(Activity):
Reproduce only the lines from the line containing "green glasses: 2 -> 0" to the end of the entries below, including both of those lines.

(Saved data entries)

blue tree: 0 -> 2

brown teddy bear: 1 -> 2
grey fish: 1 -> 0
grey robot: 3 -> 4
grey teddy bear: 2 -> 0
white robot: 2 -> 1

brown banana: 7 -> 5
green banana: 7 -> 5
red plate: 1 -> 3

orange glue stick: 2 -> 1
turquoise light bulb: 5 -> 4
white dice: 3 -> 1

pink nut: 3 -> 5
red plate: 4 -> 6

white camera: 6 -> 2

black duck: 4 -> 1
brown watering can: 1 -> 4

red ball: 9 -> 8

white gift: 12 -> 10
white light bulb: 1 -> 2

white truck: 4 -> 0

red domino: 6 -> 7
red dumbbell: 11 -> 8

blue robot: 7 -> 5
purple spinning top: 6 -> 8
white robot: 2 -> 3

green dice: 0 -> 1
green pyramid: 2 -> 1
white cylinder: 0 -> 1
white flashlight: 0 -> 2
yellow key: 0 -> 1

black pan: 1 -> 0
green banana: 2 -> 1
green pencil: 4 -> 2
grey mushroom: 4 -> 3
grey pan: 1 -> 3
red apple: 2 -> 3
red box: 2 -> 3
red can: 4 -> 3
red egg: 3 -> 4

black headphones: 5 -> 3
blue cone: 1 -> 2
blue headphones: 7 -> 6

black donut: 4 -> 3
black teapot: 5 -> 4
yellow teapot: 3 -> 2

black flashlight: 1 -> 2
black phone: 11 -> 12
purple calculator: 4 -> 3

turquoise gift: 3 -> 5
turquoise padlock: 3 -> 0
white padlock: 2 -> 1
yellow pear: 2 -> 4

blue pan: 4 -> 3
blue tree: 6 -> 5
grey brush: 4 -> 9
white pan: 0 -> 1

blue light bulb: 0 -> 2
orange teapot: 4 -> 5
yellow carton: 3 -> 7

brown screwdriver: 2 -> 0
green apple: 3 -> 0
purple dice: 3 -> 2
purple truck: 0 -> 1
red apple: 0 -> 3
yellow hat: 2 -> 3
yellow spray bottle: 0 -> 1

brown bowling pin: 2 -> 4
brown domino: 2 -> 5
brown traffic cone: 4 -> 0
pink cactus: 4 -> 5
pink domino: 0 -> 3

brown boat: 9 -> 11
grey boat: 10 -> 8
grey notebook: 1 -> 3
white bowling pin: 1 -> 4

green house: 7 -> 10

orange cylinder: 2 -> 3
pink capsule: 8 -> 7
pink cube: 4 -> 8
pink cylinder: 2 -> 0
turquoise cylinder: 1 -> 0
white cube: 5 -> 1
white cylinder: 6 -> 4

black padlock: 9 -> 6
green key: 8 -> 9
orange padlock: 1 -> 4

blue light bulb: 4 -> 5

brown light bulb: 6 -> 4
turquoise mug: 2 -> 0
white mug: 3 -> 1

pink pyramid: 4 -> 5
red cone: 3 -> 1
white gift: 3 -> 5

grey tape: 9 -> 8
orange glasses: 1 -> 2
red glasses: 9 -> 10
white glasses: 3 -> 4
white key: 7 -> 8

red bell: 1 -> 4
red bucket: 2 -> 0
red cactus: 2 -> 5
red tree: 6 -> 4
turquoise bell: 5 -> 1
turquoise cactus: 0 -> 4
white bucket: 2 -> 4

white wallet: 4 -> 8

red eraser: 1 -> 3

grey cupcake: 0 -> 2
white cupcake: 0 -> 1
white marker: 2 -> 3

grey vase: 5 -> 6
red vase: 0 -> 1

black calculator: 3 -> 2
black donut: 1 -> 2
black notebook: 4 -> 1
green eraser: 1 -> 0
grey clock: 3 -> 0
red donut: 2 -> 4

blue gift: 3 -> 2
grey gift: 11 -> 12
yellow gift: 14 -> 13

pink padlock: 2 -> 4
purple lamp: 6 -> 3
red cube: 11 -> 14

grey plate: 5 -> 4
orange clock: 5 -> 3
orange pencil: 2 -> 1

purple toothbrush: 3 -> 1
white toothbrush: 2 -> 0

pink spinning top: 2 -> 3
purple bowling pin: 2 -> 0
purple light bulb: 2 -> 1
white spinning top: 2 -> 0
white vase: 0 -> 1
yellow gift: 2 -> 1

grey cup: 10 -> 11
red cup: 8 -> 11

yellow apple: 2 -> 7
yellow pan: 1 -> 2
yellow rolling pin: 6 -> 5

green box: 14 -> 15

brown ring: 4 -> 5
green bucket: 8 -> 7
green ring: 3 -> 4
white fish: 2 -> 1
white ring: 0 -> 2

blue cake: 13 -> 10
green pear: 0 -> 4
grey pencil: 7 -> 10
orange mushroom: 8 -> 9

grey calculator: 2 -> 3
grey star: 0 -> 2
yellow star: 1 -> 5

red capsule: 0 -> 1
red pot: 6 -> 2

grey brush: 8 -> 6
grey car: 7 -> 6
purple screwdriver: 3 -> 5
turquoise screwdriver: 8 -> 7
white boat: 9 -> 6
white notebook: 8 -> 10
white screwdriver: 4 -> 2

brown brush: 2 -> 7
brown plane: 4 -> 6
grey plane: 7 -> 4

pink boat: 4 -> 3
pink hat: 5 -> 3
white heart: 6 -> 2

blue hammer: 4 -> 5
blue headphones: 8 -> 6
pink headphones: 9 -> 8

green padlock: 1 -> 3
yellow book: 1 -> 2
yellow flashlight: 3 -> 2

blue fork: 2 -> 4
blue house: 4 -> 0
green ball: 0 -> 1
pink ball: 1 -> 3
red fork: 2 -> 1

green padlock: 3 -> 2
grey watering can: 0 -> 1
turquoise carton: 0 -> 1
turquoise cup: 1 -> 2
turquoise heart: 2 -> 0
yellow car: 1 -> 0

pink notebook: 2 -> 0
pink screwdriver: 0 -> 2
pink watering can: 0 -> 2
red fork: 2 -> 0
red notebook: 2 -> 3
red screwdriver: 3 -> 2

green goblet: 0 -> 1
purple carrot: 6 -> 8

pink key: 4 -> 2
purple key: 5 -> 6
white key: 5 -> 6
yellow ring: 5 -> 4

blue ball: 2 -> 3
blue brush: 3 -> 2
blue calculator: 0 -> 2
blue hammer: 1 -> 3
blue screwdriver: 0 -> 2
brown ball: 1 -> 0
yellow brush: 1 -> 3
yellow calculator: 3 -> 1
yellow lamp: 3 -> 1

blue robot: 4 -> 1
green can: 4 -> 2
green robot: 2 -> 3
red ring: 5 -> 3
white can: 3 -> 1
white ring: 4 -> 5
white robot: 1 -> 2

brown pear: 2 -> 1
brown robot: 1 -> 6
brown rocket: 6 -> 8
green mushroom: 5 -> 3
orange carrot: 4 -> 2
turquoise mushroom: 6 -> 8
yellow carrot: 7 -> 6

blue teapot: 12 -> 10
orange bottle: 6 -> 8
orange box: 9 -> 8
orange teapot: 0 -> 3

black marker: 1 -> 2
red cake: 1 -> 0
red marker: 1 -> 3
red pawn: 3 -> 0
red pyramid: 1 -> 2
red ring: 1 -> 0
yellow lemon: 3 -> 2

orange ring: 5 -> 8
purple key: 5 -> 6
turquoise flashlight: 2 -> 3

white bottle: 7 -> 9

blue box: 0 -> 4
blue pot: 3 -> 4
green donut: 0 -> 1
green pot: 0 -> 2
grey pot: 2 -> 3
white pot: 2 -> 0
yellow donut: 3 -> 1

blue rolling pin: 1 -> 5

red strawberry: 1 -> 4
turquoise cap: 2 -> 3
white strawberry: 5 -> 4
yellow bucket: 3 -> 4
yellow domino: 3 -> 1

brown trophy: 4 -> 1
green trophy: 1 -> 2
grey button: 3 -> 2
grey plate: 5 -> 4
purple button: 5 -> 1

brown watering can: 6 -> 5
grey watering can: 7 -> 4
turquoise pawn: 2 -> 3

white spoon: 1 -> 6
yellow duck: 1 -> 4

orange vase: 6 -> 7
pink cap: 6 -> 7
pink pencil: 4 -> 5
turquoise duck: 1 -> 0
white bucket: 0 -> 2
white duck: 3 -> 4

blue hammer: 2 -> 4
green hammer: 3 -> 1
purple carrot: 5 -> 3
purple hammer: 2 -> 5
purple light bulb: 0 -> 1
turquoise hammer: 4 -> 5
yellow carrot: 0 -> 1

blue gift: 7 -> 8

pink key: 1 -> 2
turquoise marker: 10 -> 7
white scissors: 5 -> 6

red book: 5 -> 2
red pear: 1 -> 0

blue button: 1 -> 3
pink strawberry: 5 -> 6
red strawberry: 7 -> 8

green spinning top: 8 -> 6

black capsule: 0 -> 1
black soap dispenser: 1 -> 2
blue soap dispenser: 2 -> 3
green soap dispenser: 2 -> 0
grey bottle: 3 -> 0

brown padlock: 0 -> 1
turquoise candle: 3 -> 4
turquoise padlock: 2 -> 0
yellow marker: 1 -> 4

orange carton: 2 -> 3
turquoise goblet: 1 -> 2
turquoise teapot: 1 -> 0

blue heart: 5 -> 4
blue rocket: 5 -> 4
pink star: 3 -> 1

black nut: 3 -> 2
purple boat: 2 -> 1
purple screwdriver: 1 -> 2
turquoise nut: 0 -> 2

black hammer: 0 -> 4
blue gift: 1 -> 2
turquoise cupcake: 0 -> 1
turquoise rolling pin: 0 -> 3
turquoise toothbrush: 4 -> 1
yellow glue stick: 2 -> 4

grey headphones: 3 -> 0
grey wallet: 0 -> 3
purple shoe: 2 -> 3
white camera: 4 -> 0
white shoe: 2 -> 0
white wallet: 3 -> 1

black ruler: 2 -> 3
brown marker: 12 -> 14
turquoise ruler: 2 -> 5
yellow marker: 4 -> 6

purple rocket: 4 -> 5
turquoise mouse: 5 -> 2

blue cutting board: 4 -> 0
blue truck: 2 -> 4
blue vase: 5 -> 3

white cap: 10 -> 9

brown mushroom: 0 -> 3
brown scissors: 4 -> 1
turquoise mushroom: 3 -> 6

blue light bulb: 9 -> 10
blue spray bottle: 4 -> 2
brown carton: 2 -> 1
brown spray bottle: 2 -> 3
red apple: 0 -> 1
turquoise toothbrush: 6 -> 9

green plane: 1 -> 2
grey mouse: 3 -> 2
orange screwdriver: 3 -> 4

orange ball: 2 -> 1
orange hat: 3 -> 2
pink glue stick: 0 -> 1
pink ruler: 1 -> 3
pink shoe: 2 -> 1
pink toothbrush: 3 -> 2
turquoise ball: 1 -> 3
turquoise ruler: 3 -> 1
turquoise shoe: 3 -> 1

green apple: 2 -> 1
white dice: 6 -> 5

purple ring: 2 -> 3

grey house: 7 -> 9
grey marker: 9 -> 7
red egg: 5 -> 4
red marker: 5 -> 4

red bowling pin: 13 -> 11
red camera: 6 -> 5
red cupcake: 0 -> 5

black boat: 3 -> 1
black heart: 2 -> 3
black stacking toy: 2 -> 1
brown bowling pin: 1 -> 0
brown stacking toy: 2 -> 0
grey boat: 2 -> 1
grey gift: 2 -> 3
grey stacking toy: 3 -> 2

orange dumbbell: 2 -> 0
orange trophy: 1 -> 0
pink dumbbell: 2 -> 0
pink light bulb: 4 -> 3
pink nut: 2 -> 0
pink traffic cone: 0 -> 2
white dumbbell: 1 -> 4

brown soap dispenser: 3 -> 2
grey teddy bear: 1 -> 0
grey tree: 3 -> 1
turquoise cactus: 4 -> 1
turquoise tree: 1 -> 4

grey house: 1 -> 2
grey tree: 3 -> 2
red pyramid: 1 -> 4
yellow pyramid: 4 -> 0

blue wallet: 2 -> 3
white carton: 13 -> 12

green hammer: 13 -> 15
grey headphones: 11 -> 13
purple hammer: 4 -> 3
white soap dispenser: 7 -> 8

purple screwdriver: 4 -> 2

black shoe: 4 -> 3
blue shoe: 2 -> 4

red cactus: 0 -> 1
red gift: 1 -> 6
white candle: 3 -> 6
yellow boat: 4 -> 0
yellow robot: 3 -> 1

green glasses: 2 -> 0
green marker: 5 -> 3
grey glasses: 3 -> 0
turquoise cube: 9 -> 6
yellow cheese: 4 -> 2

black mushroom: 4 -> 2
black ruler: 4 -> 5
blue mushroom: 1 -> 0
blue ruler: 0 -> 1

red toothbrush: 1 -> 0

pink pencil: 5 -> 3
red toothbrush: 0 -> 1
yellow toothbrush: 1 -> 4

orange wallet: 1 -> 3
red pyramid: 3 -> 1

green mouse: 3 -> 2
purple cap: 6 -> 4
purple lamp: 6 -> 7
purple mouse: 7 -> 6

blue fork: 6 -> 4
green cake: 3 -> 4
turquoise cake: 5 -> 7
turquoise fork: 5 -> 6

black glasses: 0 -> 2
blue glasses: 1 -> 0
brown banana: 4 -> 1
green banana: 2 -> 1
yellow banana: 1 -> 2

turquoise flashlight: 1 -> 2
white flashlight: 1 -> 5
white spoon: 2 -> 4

(Solution to this exercise):
green glasses: 2 -> 0
green marker: 5 -> 3
grey glasses: 3 -> 0
turquoise cube: 9 -> 6
yellow cheese: 4 -> 2

black mushroom: 4 -> 2
black ruler: 4 -> 5
blue mushroom: 1 -> 0
blue ruler: 0 -> 1

red toothbrush: 1 -> 0

pink pencil: 5 -> 3
red toothbrush: 0 -> 1
yellow toothbrush: 1 -> 4

orange wallet: 1 -> 3
red pyramid: 3 -> 1

green mouse: 3 -> 2
purple cap: 6 -> 4
purple lamp: 6 -> 7
purple mouse: 7 -> 6

blue fork: 6 -> 4
green cake: 3 -> 4
turquoise cake: 5 -> 7
turquoise fork: 5 -> 6

black glasses: 0 -> 2
blue glasses: 1 -> 0
brown banana: 4 -> 1
green banana: 2 -> 1
yellow banana: 1 -> 2

turquoise flashlight: 1 -> 2
white flashlight: 1 -> 5
white spoon: 2 -> 4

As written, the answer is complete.